-- Exercise description --
Return every line from the records below in which the word "turquoise" is found.
:: Data for this task ::
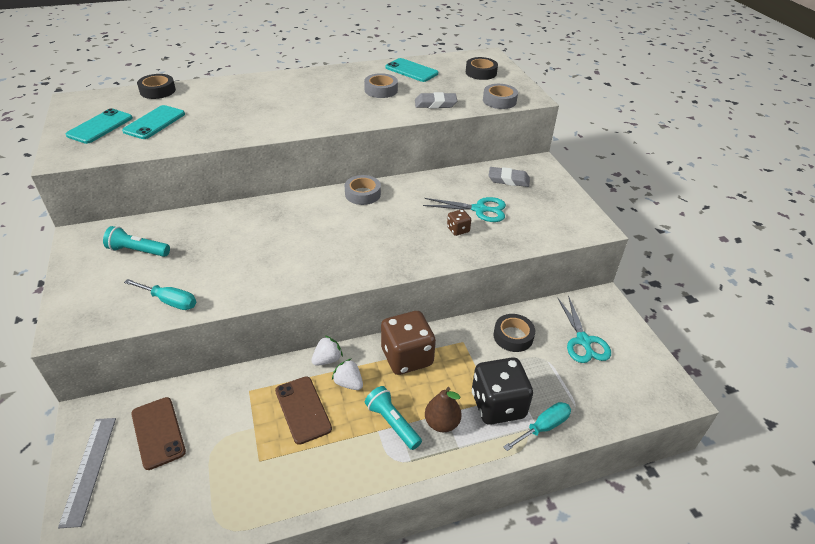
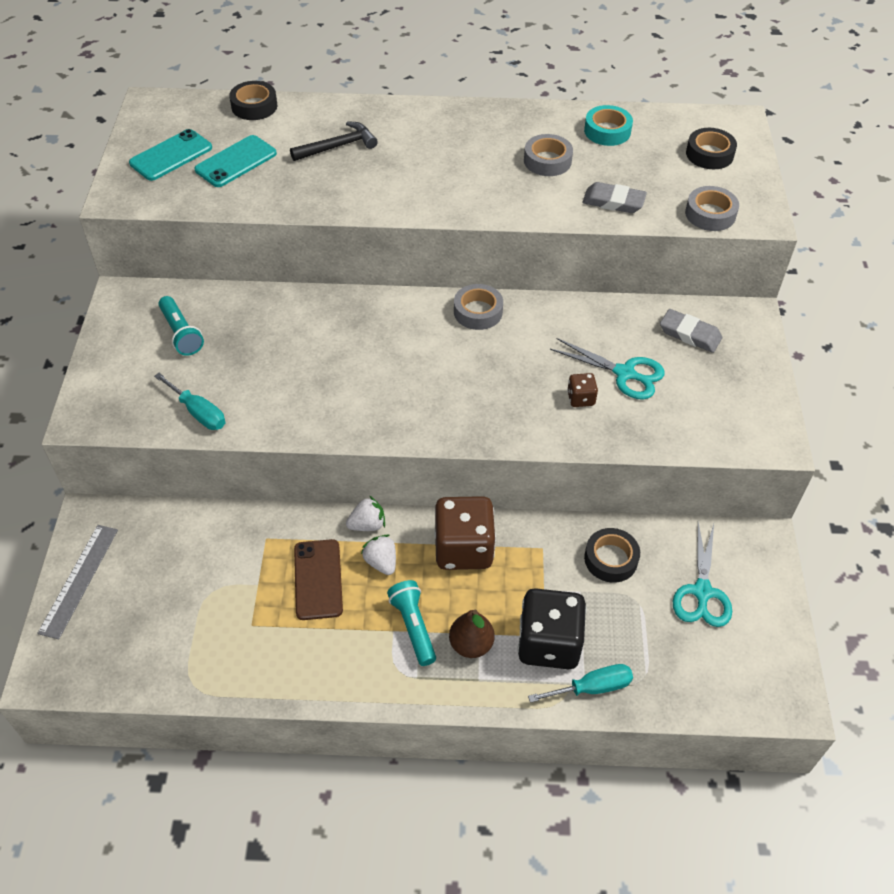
camera: 20 degrees right, 10 degrees up
(138, 251) = (181, 333): turquoise flashlight -> turquoise flashlight turned 150 degrees counterclockwise
(158, 432) = (156, 559): brown phone -> none
(230, 103) = (338, 146): none -> black hammer
(411, 70) = (607, 131): turquoise phone -> turquoise tape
:::
-- Answer to this problem --
(138, 251) = (181, 333): turquoise flashlight -> turquoise flashlight turned 150 degrees counterclockwise
(411, 70) = (607, 131): turquoise phone -> turquoise tape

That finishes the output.